* Try it *
Set down each record exactly as written.

%%

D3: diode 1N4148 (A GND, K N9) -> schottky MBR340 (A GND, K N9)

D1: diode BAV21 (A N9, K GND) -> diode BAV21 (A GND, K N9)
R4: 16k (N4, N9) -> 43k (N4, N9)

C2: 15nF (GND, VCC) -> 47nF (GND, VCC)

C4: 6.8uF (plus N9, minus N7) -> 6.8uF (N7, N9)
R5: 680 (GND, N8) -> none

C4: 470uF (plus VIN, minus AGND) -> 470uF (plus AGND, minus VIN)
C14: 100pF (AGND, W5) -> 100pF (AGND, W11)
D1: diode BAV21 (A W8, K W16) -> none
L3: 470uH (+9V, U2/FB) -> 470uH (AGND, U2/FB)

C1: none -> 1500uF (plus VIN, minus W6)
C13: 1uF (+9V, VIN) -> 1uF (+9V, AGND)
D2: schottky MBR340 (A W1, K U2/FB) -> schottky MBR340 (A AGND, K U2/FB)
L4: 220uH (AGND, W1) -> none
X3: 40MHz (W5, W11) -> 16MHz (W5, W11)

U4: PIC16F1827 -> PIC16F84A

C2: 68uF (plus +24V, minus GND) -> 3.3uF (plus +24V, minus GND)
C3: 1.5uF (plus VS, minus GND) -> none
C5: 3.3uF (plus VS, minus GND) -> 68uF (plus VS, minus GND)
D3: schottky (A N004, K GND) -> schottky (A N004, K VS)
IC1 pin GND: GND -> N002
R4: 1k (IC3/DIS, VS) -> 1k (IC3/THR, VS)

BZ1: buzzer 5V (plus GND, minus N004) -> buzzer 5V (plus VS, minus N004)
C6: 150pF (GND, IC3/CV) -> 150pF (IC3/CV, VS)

%%

* Exercise answer *
D3: diode 1N4148 (A GND, K N9) -> schottky MBR340 (A GND, K N9)

D1: diode BAV21 (A N9, K GND) -> diode BAV21 (A GND, K N9)
R4: 16k (N4, N9) -> 43k (N4, N9)

C2: 15nF (GND, VCC) -> 47nF (GND, VCC)

C4: 6.8uF (plus N9, minus N7) -> 6.8uF (N7, N9)
R5: 680 (GND, N8) -> none

C4: 470uF (plus VIN, minus AGND) -> 470uF (plus AGND, minus VIN)
C14: 100pF (AGND, W5) -> 100pF (AGND, W11)
D1: diode BAV21 (A W8, K W16) -> none
L3: 470uH (+9V, U2/FB) -> 470uH (AGND, U2/FB)

C1: none -> 1500uF (plus VIN, minus W6)
C13: 1uF (+9V, VIN) -> 1uF (+9V, AGND)
D2: schottky MBR340 (A W1, K U2/FB) -> schottky MBR340 (A AGND, K U2/FB)
L4: 220uH (AGND, W1) -> none
X3: 40MHz (W5, W11) -> 16MHz (W5, W11)

U4: PIC16F1827 -> PIC16F84A

C2: 68uF (plus +24V, minus GND) -> 3.3uF (plus +24V, minus GND)
C3: 1.5uF (plus VS, minus GND) -> none
C5: 3.3uF (plus VS, minus GND) -> 68uF (plus VS, minus GND)
D3: schottky (A N004, K GND) -> schottky (A N004, K VS)
IC1 pin GND: GND -> N002
R4: 1k (IC3/DIS, VS) -> 1k (IC3/THR, VS)

BZ1: buzzer 5V (plus GND, minus N004) -> buzzer 5V (plus VS, minus N004)
C6: 150pF (GND, IC3/CV) -> 150pF (IC3/CV, VS)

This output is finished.